# [Exercise requirements]
Reproduce the records below exactly, but only between the lines holding "camera: 40 degrees right, 5 degrees down" and "(363, 152) = (438, 104): green", inclusive.

# [Exercise data]
[Start of section]
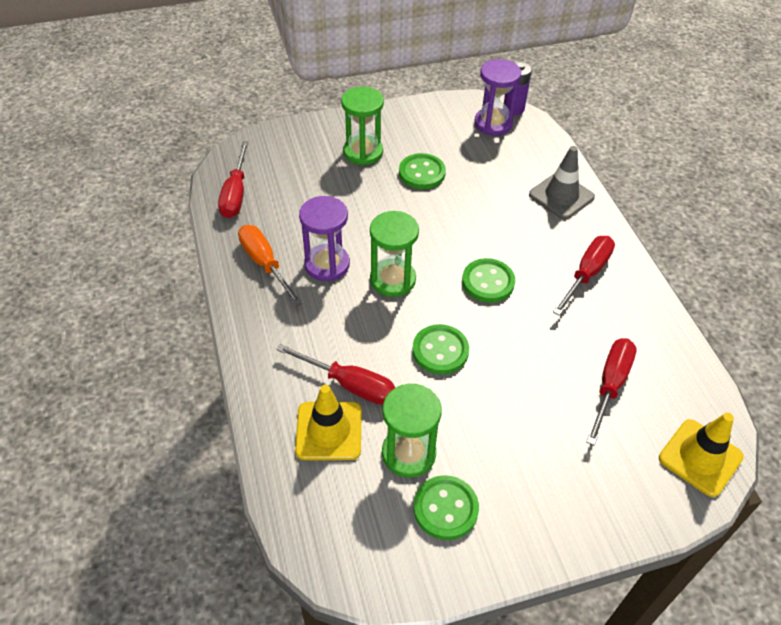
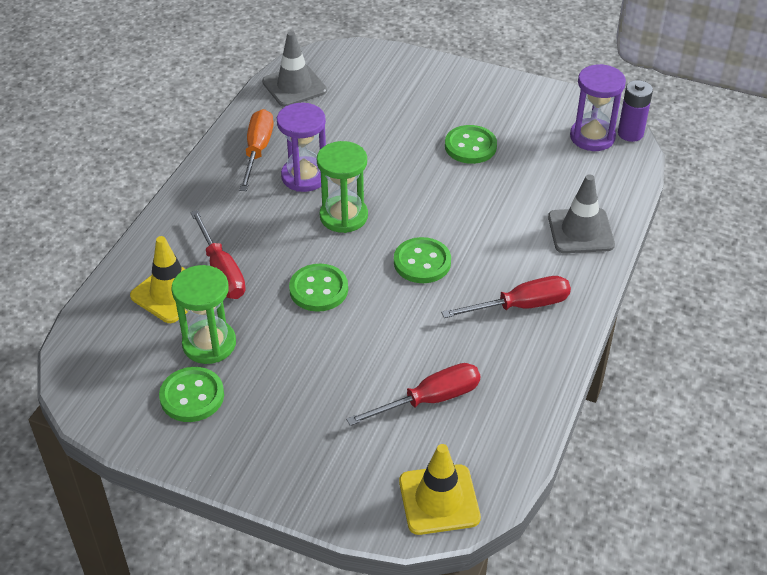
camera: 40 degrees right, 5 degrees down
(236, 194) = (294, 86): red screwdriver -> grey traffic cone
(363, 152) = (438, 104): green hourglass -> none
[End of section]
[Start of section]
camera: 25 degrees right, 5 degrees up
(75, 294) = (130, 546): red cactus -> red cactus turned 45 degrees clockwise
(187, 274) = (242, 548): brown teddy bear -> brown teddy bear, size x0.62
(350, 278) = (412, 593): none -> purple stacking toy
[End of section]
# [Answer to this exercise]
camera: 40 degrees right, 5 degrees down
(236, 194) = (294, 86): red screwdriver -> grey traffic cone
(363, 152) = (438, 104): green hourglass -> none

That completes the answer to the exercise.